=== WORKING DATA ===
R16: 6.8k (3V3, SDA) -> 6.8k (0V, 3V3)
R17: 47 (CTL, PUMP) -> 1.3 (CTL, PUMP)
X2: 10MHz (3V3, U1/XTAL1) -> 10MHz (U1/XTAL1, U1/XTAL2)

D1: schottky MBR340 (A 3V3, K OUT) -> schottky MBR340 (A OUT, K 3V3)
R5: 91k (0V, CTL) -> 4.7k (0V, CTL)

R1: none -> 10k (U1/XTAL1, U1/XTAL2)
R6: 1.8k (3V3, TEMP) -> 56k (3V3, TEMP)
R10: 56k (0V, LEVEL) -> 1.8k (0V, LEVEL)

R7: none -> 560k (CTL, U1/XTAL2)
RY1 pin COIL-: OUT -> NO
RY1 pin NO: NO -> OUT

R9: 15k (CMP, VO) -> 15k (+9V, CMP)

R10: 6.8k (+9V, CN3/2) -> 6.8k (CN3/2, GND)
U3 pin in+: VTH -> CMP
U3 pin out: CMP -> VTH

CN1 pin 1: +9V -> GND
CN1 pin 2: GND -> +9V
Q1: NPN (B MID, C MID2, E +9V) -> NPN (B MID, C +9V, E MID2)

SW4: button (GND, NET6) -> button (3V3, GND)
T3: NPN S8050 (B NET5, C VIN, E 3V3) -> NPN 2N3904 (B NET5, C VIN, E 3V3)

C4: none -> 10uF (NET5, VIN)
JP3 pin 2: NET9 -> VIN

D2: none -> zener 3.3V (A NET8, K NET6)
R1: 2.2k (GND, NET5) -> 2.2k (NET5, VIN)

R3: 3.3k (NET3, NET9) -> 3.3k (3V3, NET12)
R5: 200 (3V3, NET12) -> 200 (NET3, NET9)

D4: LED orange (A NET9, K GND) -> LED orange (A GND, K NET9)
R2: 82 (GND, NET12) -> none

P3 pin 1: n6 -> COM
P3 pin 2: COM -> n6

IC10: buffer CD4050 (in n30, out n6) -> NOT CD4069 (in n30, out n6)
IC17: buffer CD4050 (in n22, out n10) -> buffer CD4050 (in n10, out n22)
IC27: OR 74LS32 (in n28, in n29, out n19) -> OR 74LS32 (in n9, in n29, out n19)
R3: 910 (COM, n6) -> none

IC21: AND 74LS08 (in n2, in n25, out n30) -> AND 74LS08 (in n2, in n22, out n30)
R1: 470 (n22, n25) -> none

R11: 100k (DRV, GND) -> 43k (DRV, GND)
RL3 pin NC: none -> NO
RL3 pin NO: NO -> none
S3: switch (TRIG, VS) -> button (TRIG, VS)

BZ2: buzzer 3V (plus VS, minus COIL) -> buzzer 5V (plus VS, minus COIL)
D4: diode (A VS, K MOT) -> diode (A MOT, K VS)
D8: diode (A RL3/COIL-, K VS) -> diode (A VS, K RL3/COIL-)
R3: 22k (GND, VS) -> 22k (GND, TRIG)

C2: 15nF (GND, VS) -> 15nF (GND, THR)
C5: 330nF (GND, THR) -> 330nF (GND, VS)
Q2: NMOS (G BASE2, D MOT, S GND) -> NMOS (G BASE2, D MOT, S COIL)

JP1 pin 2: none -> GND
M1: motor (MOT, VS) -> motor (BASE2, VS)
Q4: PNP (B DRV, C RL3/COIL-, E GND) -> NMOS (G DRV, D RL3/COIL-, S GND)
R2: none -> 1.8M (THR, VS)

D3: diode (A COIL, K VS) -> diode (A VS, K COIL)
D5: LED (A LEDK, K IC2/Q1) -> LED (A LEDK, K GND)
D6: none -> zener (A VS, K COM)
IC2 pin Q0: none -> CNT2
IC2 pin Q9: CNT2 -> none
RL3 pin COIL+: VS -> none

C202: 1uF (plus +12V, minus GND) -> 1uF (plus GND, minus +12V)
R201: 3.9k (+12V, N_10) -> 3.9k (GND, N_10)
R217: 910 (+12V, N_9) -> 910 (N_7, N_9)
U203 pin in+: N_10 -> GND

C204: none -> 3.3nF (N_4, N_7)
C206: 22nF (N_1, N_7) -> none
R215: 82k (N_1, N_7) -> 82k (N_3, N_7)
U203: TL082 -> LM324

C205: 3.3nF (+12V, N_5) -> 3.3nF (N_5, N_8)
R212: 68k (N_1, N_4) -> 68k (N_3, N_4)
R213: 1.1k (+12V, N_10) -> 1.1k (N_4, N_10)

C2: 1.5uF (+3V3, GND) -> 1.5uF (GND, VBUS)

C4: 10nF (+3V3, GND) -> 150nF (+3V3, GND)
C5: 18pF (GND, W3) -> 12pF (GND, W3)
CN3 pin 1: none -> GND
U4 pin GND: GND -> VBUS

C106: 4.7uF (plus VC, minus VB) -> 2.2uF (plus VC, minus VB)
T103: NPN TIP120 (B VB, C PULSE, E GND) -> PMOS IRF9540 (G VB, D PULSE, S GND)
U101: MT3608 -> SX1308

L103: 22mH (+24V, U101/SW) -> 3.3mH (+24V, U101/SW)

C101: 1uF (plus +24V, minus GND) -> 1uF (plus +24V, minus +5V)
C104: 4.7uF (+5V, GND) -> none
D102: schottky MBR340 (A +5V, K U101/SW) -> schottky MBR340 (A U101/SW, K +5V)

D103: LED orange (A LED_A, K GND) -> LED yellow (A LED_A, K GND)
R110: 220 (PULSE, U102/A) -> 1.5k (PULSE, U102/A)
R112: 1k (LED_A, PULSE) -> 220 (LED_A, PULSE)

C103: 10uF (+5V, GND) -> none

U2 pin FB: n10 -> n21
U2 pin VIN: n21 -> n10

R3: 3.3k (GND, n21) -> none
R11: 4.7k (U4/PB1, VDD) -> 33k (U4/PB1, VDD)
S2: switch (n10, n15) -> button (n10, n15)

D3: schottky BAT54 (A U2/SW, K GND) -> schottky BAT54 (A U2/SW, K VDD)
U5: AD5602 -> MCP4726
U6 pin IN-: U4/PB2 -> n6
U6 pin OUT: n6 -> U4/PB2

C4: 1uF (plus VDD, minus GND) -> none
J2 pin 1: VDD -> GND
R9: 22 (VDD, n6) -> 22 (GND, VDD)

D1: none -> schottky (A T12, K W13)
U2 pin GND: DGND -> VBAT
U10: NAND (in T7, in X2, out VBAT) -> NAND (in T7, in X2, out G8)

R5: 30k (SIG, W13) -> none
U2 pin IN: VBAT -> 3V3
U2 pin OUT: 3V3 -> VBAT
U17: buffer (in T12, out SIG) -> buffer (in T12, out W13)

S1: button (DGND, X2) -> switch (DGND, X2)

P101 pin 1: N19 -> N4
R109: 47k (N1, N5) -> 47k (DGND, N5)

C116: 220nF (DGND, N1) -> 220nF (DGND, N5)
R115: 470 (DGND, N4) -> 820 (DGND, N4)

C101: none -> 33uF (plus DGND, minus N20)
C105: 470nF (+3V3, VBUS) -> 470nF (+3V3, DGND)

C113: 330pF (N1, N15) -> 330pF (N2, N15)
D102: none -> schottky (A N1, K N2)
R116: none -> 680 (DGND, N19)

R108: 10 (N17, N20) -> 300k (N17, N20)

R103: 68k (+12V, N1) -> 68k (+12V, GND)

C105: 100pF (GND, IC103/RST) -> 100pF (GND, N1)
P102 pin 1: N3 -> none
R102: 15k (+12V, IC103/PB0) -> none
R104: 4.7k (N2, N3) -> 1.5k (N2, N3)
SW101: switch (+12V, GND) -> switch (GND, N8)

=== AIM OF THE TASK ===
Only lines with the word "zener" go in the answer. Take them all from the entries above.

=== EXERCISE ANSWER ===
D2: none -> zener 3.3V (A NET8, K NET6)
D6: none -> zener (A VS, K COM)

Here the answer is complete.